• Record extracts:
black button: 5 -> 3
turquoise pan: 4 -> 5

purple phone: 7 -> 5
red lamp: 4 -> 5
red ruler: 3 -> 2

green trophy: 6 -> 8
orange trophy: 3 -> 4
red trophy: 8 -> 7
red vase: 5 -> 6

---

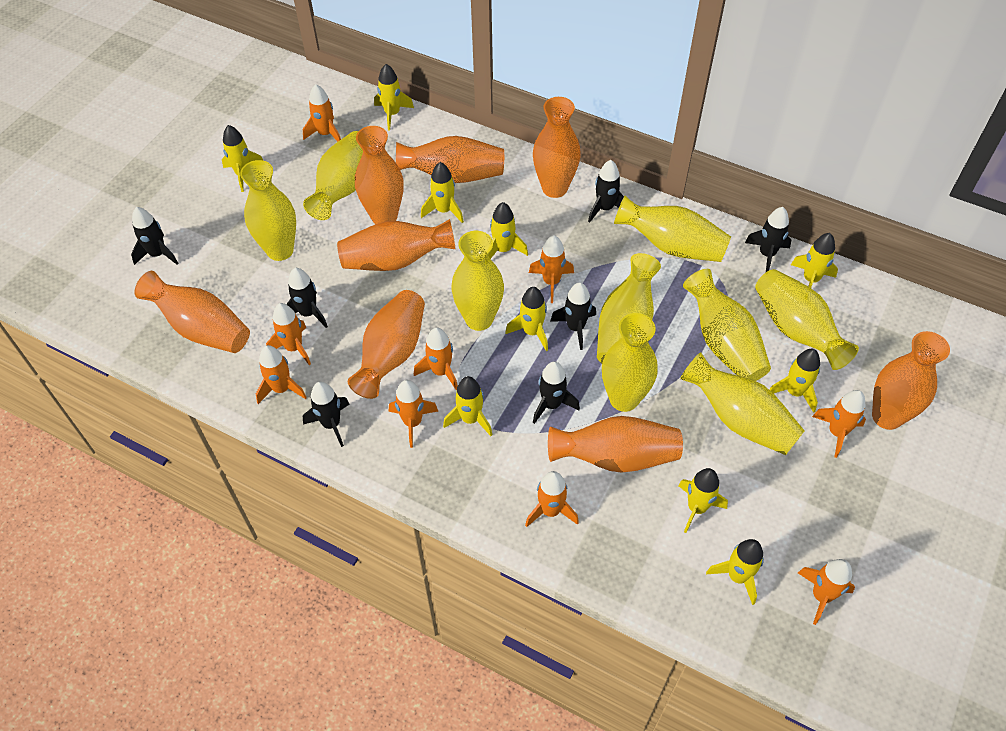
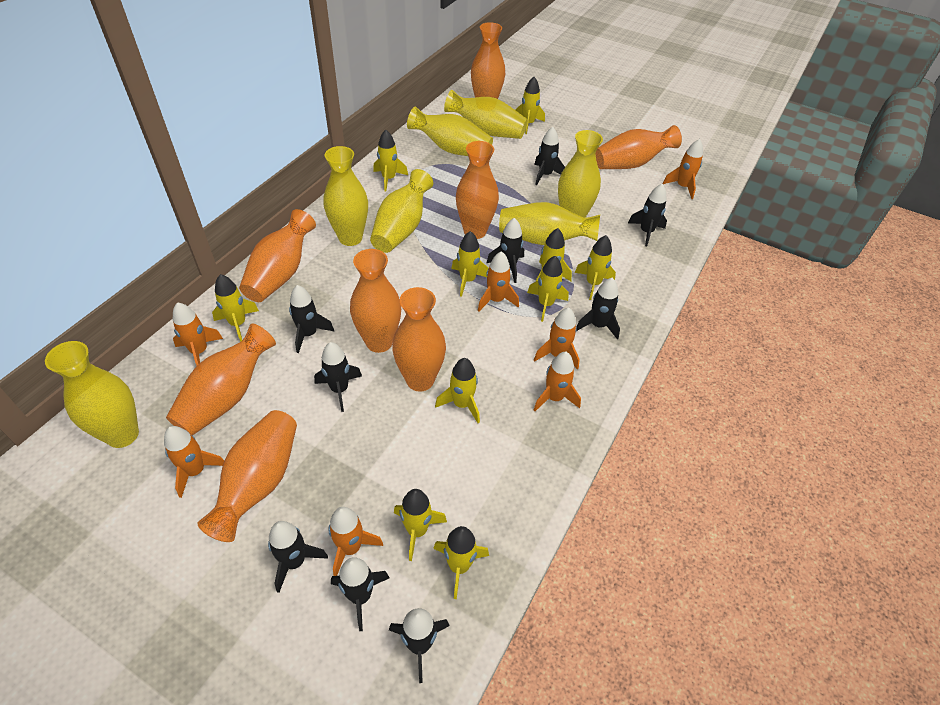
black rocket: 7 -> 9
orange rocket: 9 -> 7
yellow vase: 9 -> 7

---

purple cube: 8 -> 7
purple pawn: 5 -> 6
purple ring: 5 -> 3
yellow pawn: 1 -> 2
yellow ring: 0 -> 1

• Required action:
With "purple" as the string to find, copy every line of the records that holds it.

• Worked solution:
purple phone: 7 -> 5
purple cube: 8 -> 7
purple pawn: 5 -> 6
purple ring: 5 -> 3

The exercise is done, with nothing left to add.